▶ Your objective:
Locate every line below that contains the word "plus" and copy it.

▶ Supplied material:
Content starts

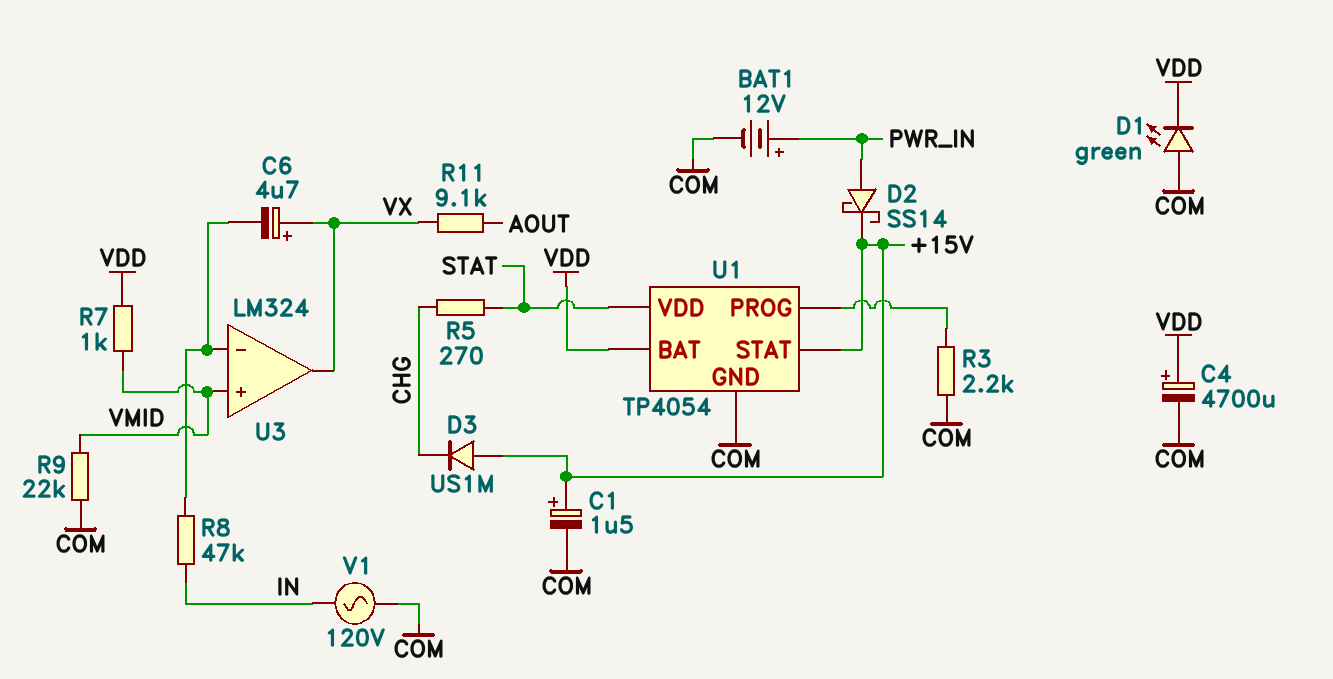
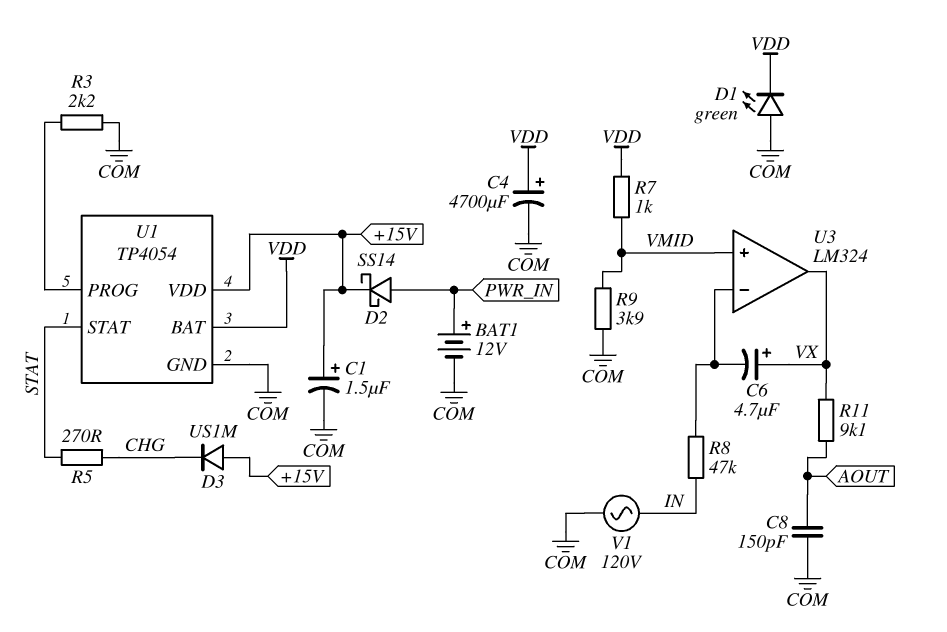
C8: none -> 150pF (AOUT, COM)
R9: 22k (COM, VMID) -> 3.9k (COM, VMID)
U1 pin STAT: +15V -> STAT
U1 pin VDD: STAT -> +15V

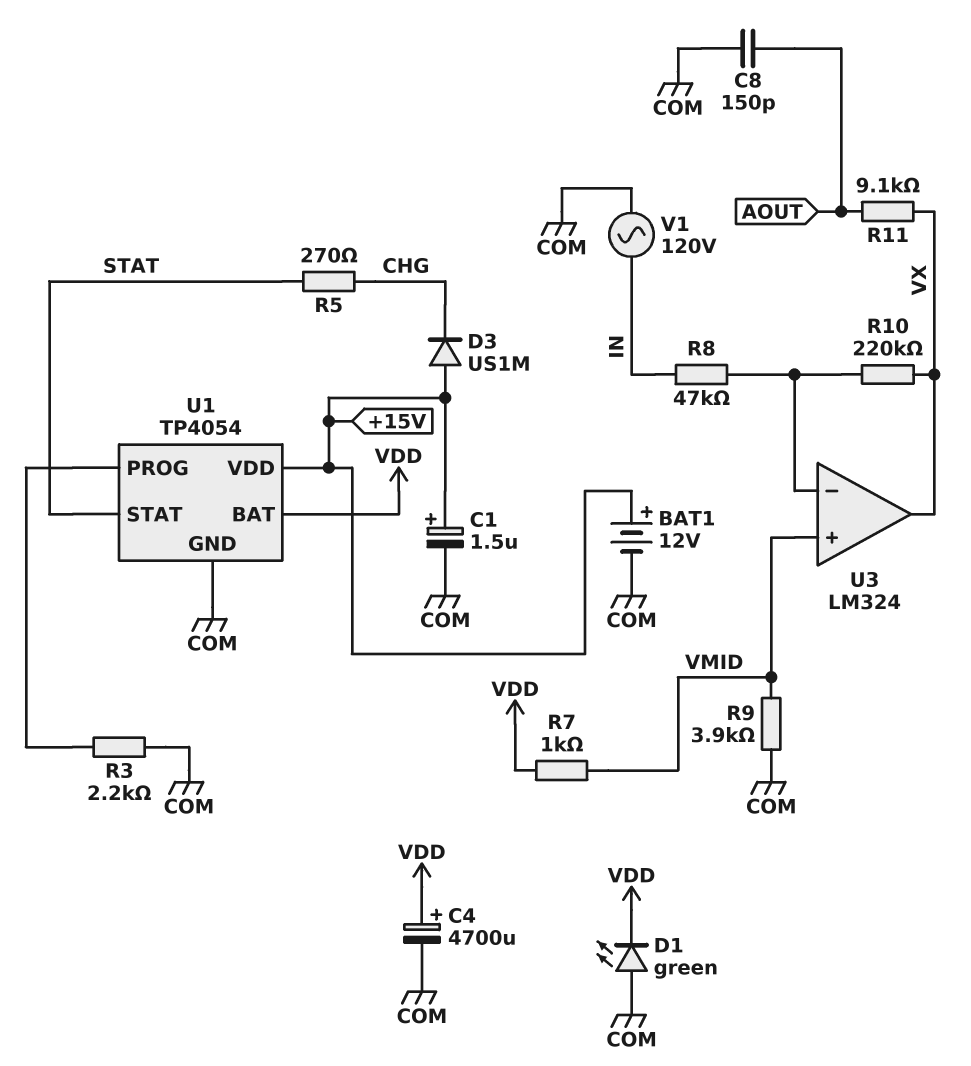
BAT1: 12V (plus PWR_IN, minus COM) -> 12V (plus +15V, minus COM)
C6: 4.7uF (plus VX, minus U3/in-) -> none
D2: schottky SS14 (A PWR_IN, K +15V) -> none
R10: none -> 220k (U3/in-, VX)

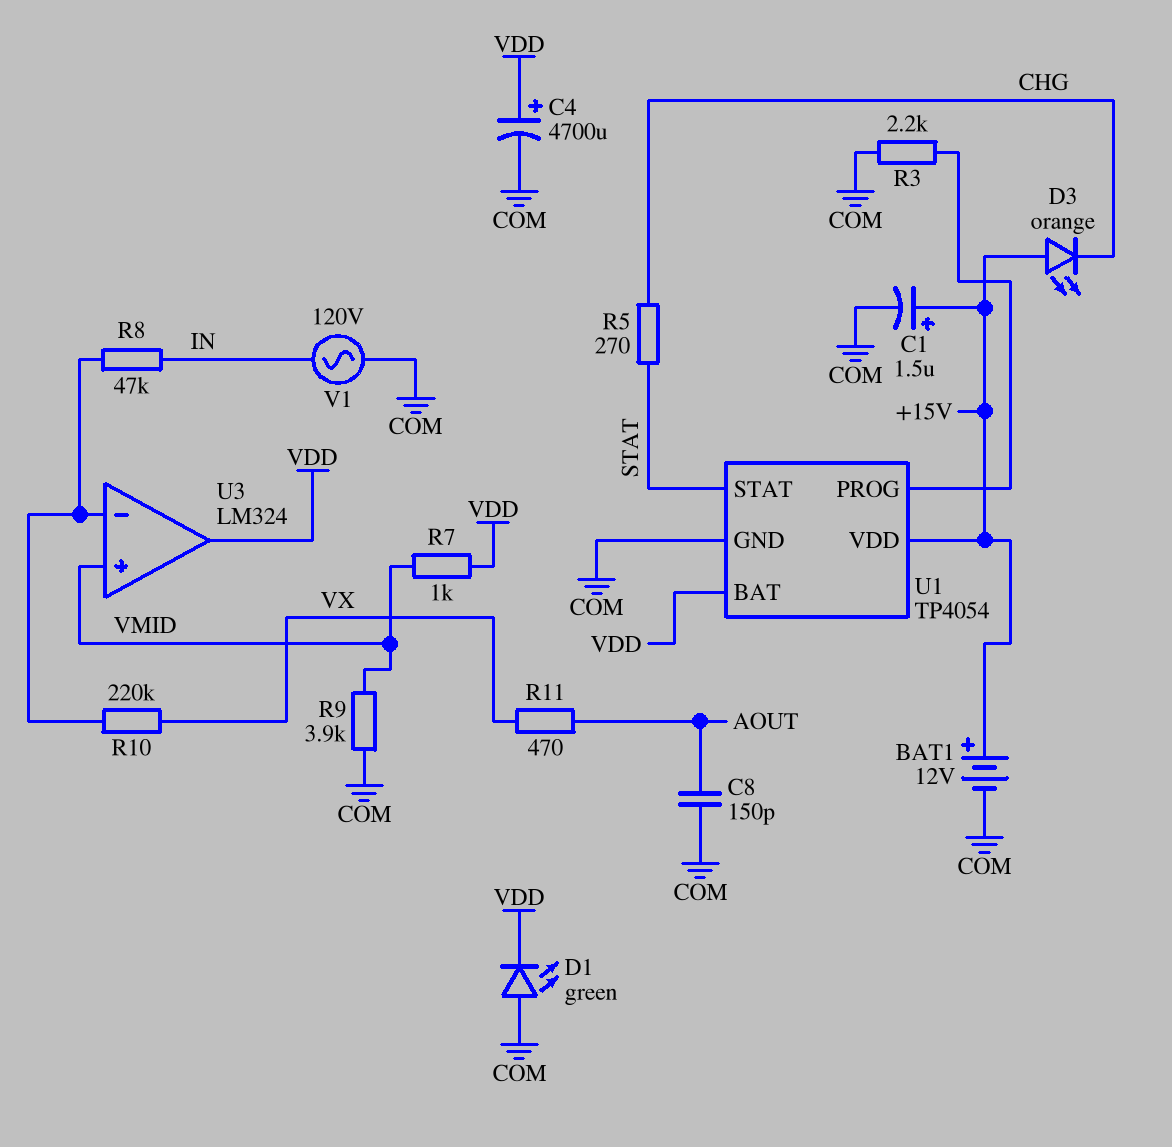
D3: diode US1M (A +15V, K CHG) -> LED orange (A +15V, K CHG)
R11: 9.1k (AOUT, VX) -> 470 (AOUT, VX)
U3 pin out: VX -> VDD

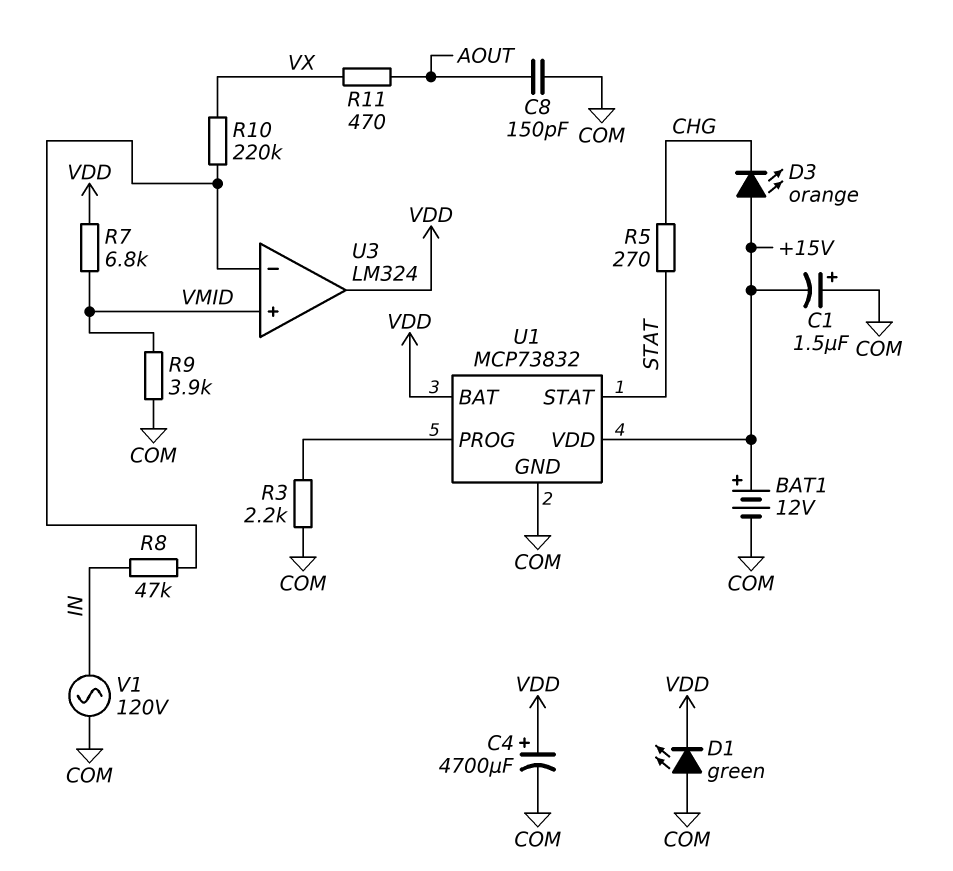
C1: 1.5uF (plus +15V, minus COM) -> 1.5uF (plus COM, minus +15V)
R7: 1k (VDD, VMID) -> 6.8k (VDD, VMID)
U1: TP4054 -> MCP73832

Content ends

▶ Answer space:
BAT1: 12V (plus PWR_IN, minus COM) -> 12V (plus +15V, minus COM)
C6: 4.7uF (plus VX, minus U3/in-) -> none
C1: 1.5uF (plus +15V, minus COM) -> 1.5uF (plus COM, minus +15V)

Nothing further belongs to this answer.